Print the data exactly as written, but leave out each picture.

DATA:
────────────────
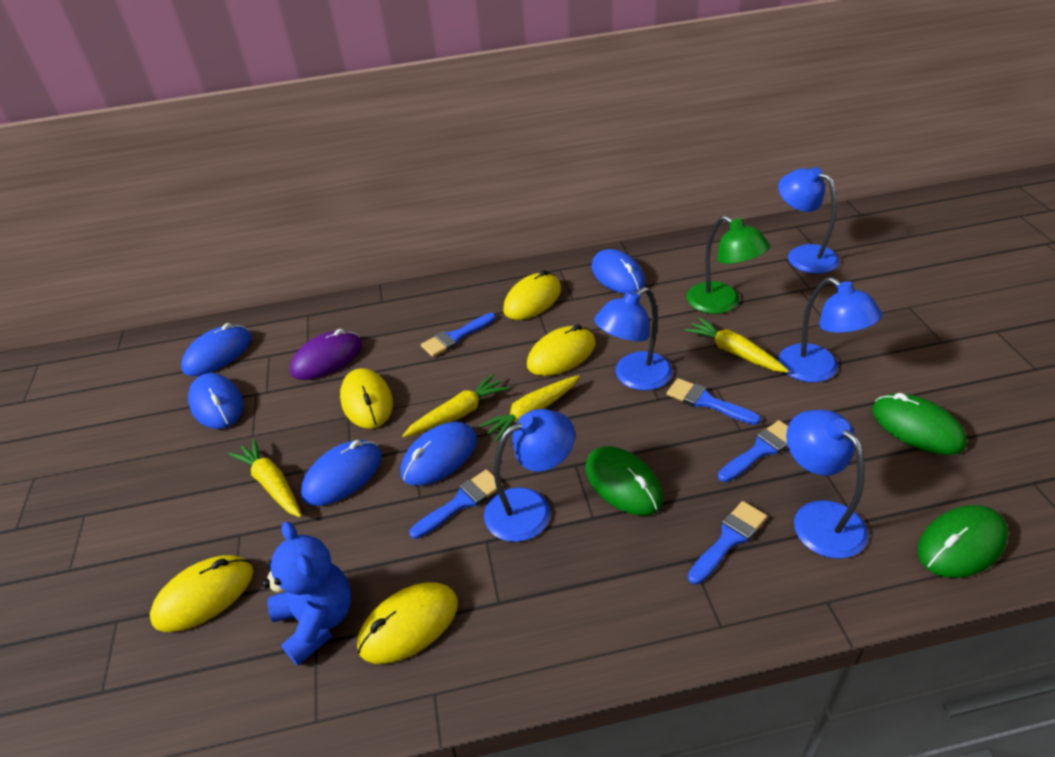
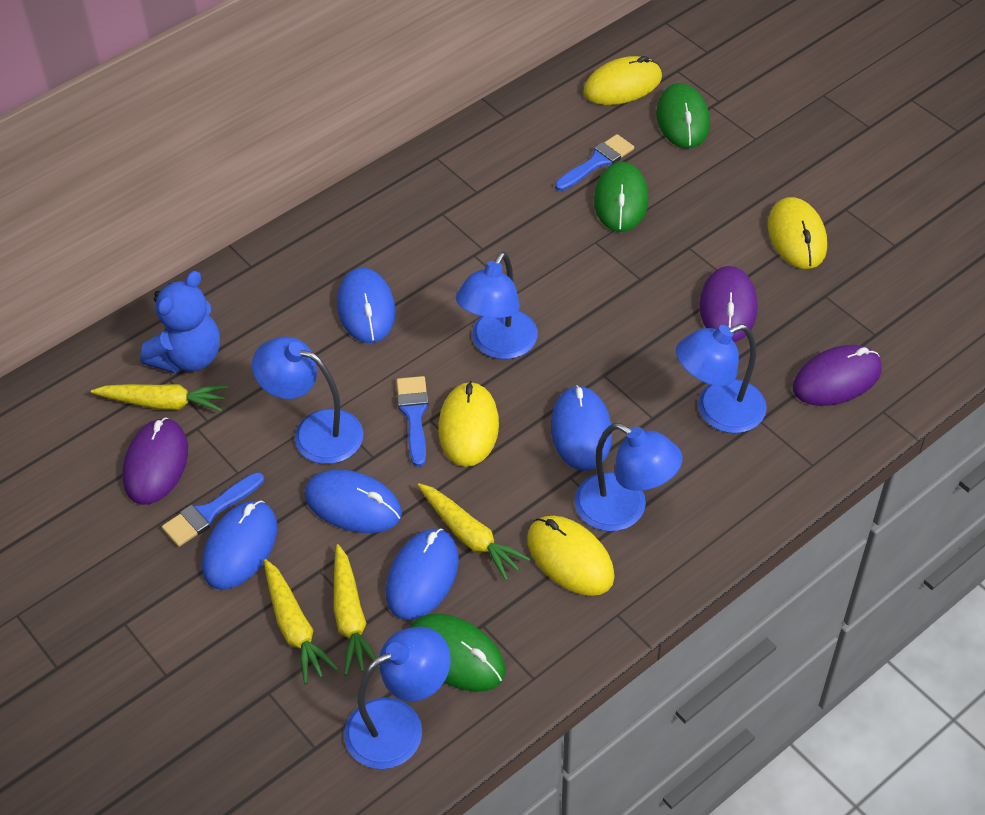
blue brush: 5 -> 3
green lamp: 1 -> 0
purple mouse: 1 -> 3
yellow mouse: 5 -> 4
────────────────
TASK RESPONSE:
blue brush: 5 -> 3
green lamp: 1 -> 0
purple mouse: 1 -> 3
yellow mouse: 5 -> 4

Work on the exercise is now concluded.